──────── Material supplied ────────
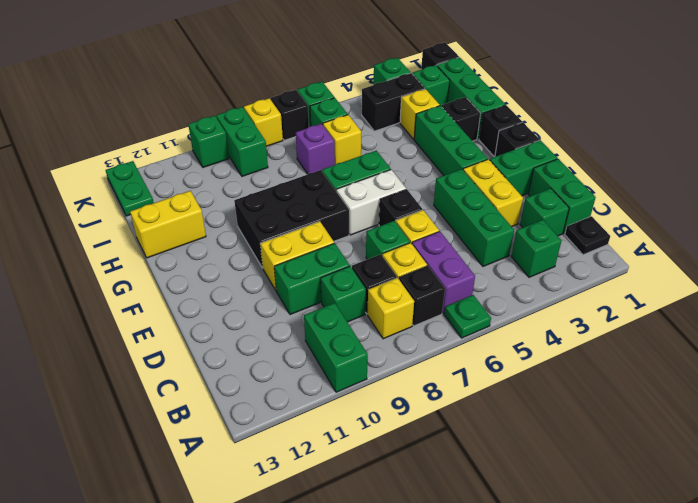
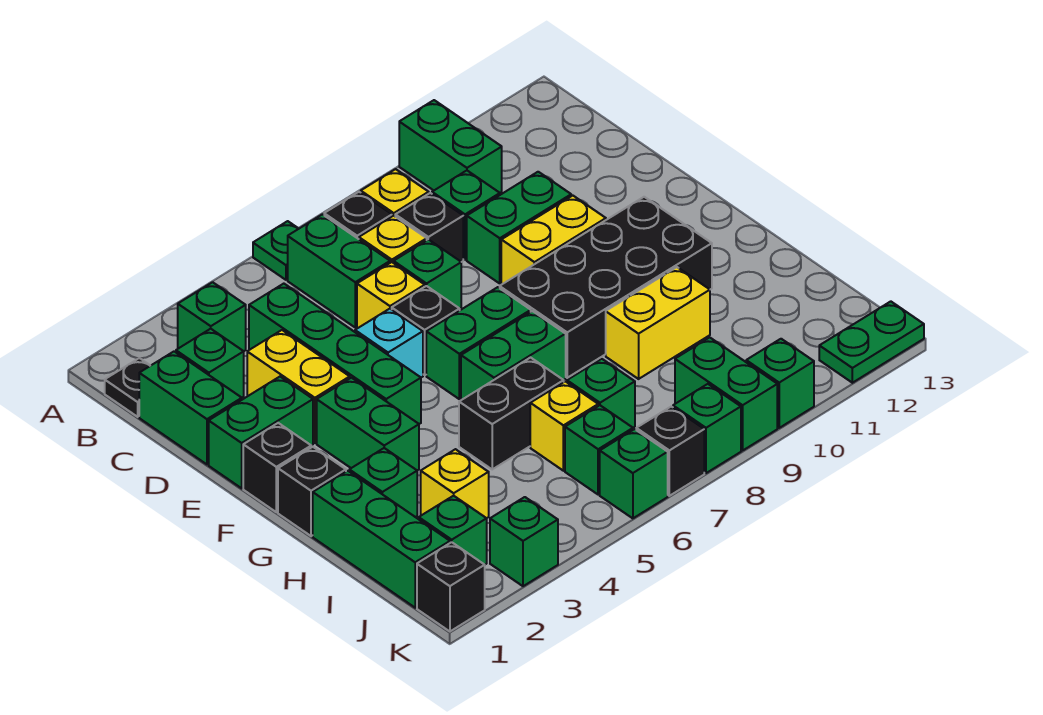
purple brick B6:C6 level 1 -> green brick B6:C6 level 1
green brick C4:E4 level 1 -> green brick C4:F4 level 1
none -> cyan brick E5 level 1
green brick F3:H3 level 1 -> green brick F3:G3 level 1
white brick F6:F7 level 1 -> green brick F6:F7 level 1
black brick F8:G10 level 1 -> black brick F8:G11 level 1
black brick H2 level 1 -> green brick H2 level 1
yellow brick H12:H13 level 1 -> yellow brick H9:H10 level 1
purple brick I7 level 1 -> green brick I7 level 1
black brick J3:J4 level 1 -> black brick H5:H6 level 1
green plate J13:K13 level 1 -> green plate K12:K13 level 1
yellow brick K8 level 1 -> green brick K8 level 1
────────
- _Task instructions_: The answer must consist of every line from the records above that holds "green".

- _Task answer_:
purple brick B6:C6 level 1 -> green brick B6:C6 level 1
green brick C4:E4 level 1 -> green brick C4:F4 level 1
green brick F3:H3 level 1 -> green brick F3:G3 level 1
white brick F6:F7 level 1 -> green brick F6:F7 level 1
black brick H2 level 1 -> green brick H2 level 1
purple brick I7 level 1 -> green brick I7 level 1
green plate J13:K13 level 1 -> green plate K12:K13 level 1
yellow brick K8 level 1 -> green brick K8 level 1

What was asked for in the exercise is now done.